◆ WHAT YOU HAVE TO DO: The result should be every line of the listing that contains "diode".

◆ DATASET ENTRIES:
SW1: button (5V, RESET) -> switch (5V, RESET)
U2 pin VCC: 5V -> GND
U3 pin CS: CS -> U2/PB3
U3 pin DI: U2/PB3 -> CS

--

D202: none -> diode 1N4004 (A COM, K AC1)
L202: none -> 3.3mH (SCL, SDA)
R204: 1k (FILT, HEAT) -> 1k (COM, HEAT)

* * *

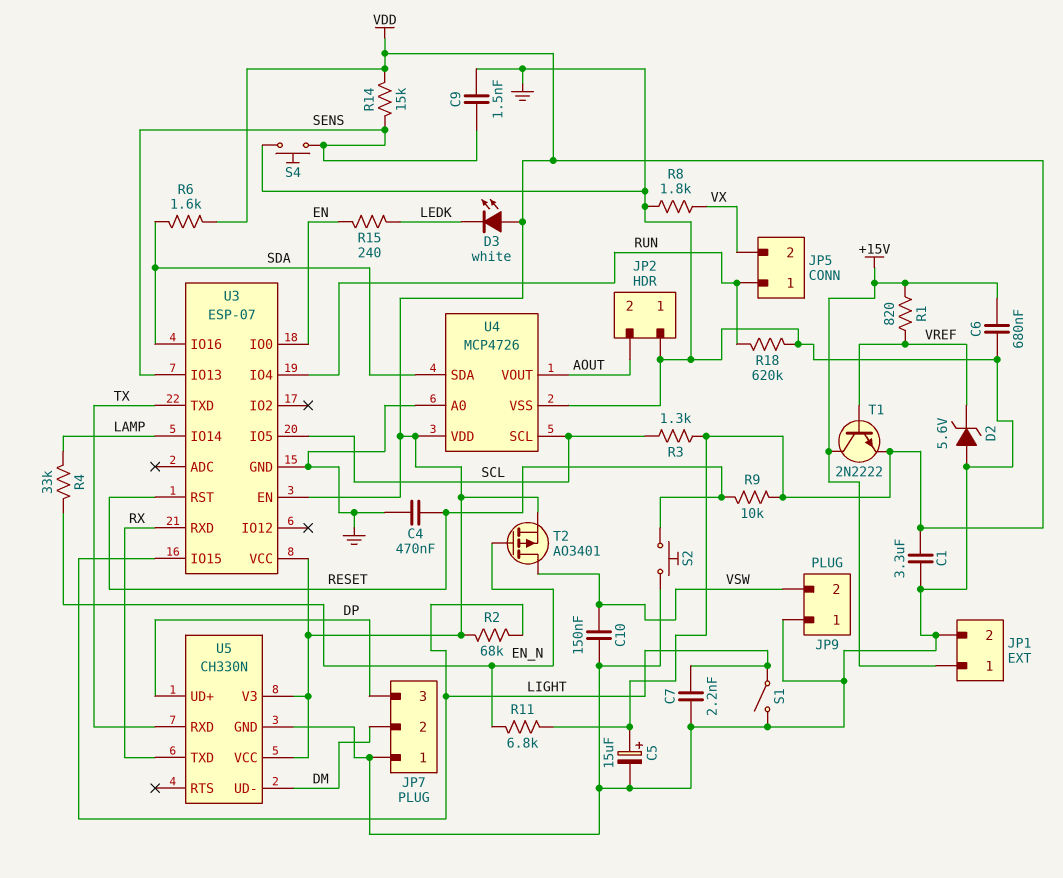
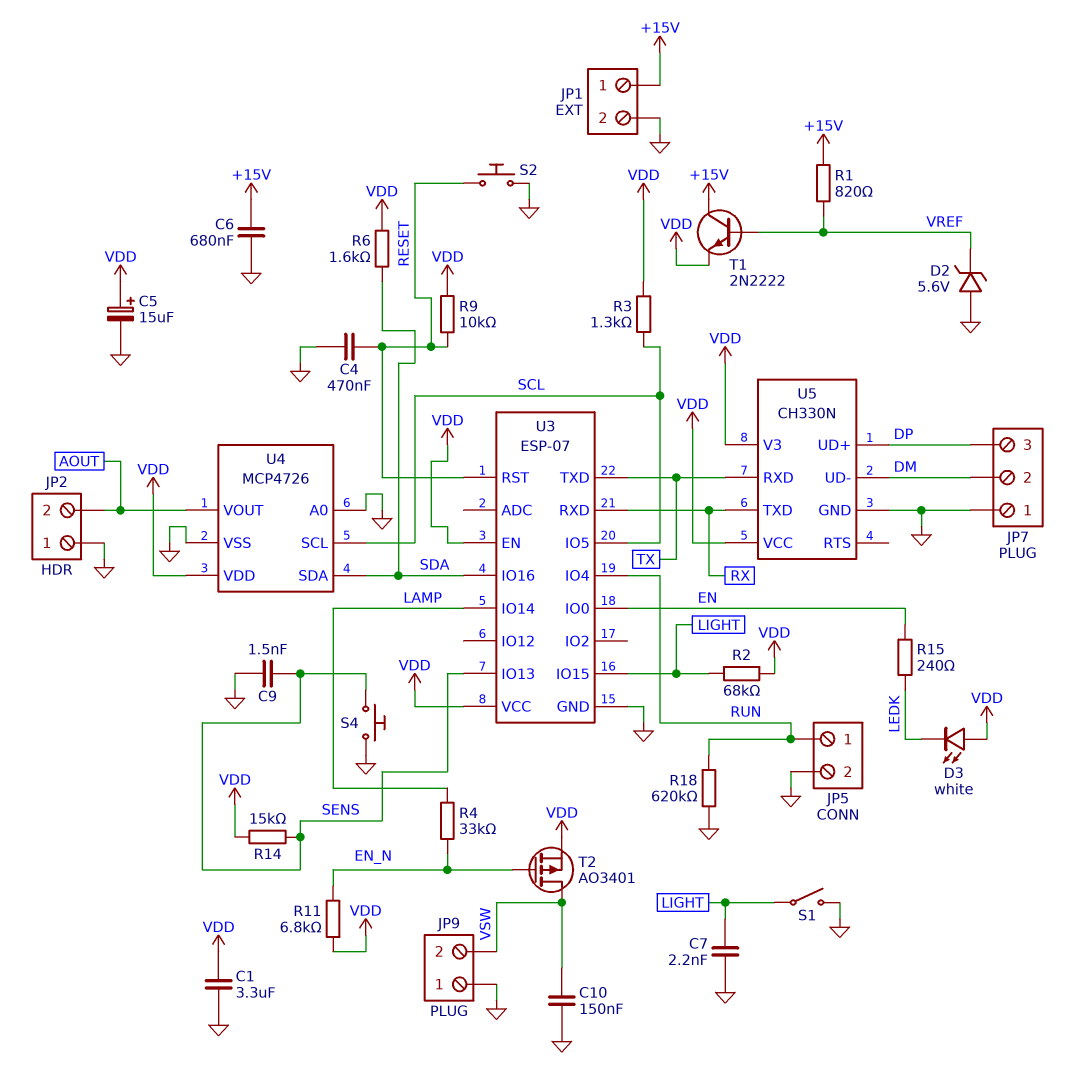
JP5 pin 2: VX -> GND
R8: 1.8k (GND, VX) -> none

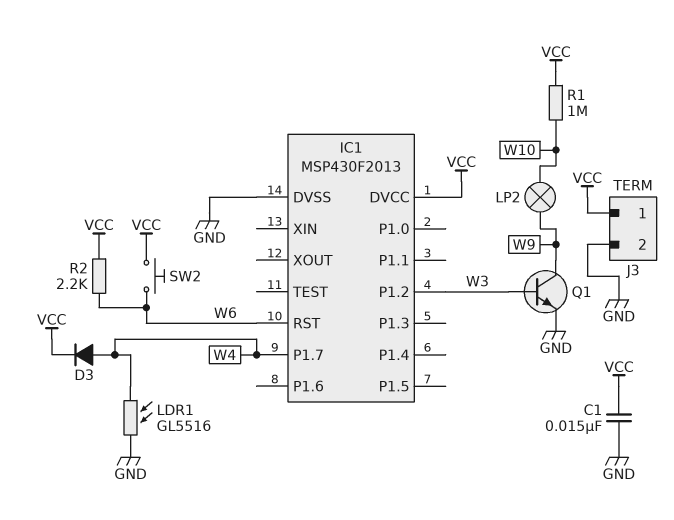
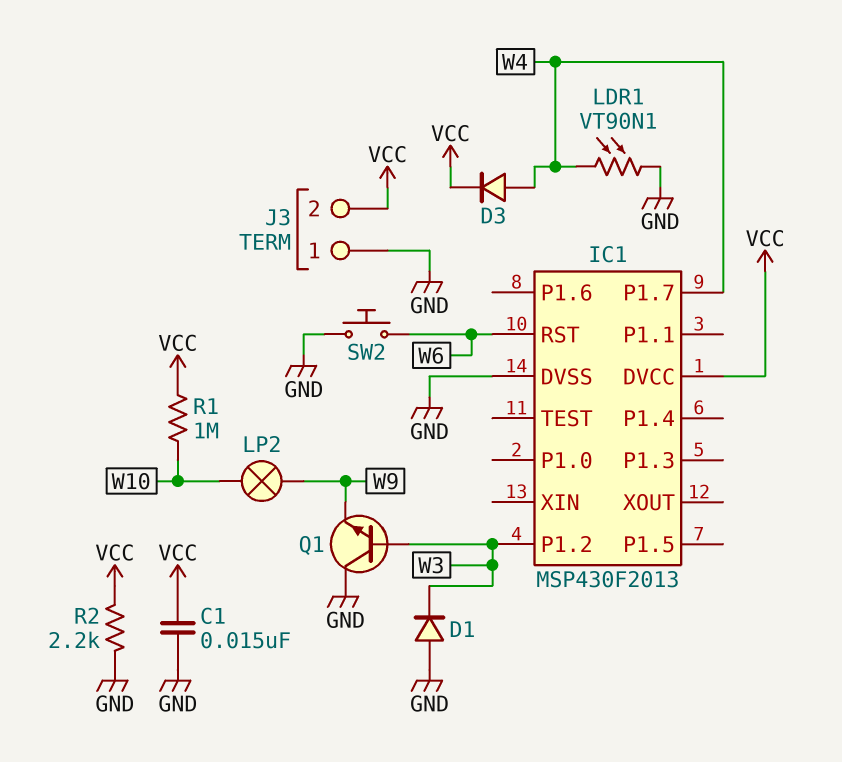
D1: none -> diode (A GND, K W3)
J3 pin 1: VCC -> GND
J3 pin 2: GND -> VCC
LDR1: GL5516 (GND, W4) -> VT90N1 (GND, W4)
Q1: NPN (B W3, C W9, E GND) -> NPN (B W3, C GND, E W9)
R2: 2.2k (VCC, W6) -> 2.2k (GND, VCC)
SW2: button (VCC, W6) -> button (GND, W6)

◆ ANSWER SECTION:
D202: none -> diode 1N4004 (A COM, K AC1)
D1: none -> diode (A GND, K W3)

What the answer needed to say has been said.